● YOUR GOAL: Write out exactly the lines running from the one with "BlackSoapDispenser 759, 71, 837, 199" to the end of the data, including both of those lines and excluding pictures.

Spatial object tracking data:
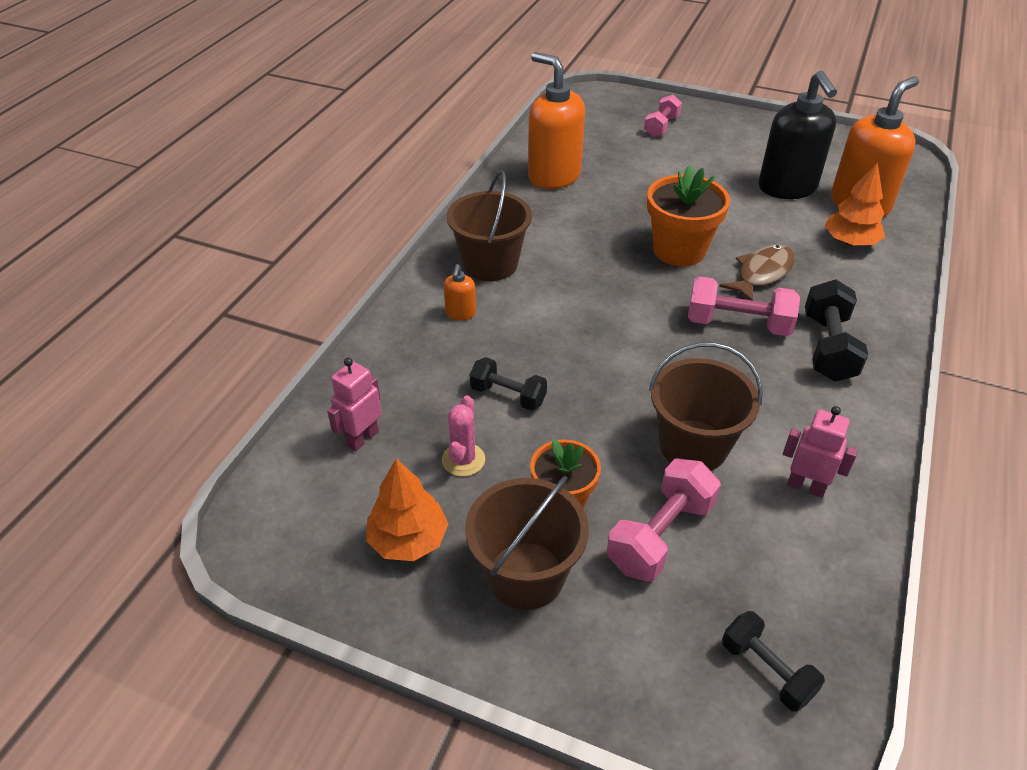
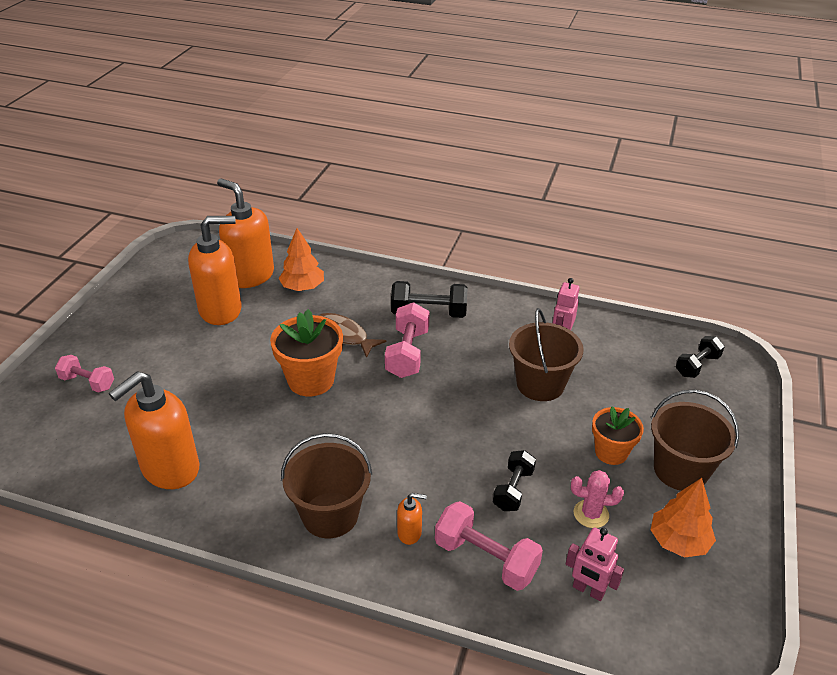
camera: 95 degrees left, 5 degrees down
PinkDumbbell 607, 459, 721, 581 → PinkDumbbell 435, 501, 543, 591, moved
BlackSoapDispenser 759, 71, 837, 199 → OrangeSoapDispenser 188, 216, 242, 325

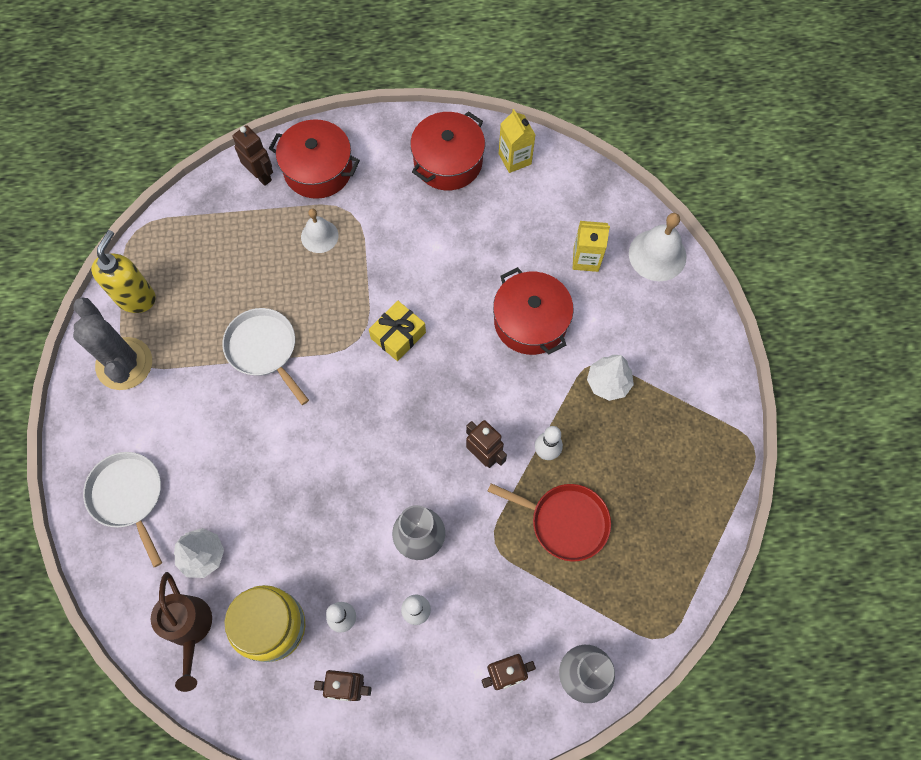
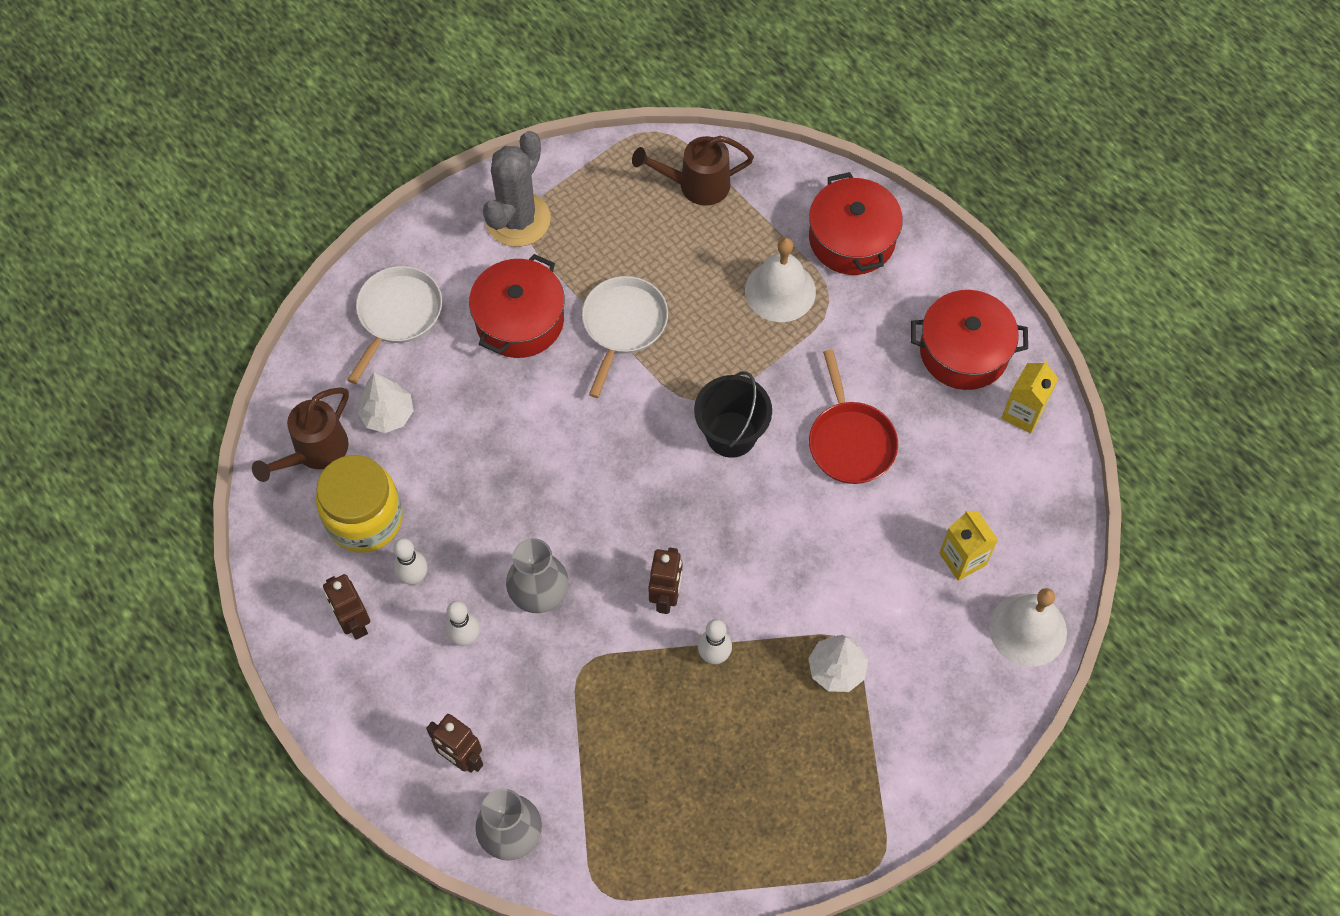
camera: 55 degrees right, 5 degrees down
YellowSoapDispenser 91, 230, 156, 313 → -
BrownRobot 232, 125, 273, 186 → -
WhiteBell 301, 209, 338, 253 → WhiteBell 745, 237, 816, 322, x1.53
YellowGift 369, 300, 426, 361 → BlackBucket 694, 371, 772, 458
RedPan 488, 483, 611, 562 → RedPan 809, 350, 898, 484, moved
RedPot 493, 267, 574, 355 → RedPot 469, 254, 564, 358, moved
- → BrownWateringCan 632, 136, 754, 206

● SOLUTION BELOW:
BlackSoapDispenser 759, 71, 837, 199 → OrangeSoapDispenser 188, 216, 242, 325

camera: 55 degrees right, 5 degrees down
YellowSoapDispenser 91, 230, 156, 313 → -
BrownRobot 232, 125, 273, 186 → -
WhiteBell 301, 209, 338, 253 → WhiteBell 745, 237, 816, 322, x1.53
YellowGift 369, 300, 426, 361 → BlackBucket 694, 371, 772, 458
RedPan 488, 483, 611, 562 → RedPan 809, 350, 898, 484, moved
RedPot 493, 267, 574, 355 → RedPot 469, 254, 564, 358, moved
- → BrownWateringCan 632, 136, 754, 206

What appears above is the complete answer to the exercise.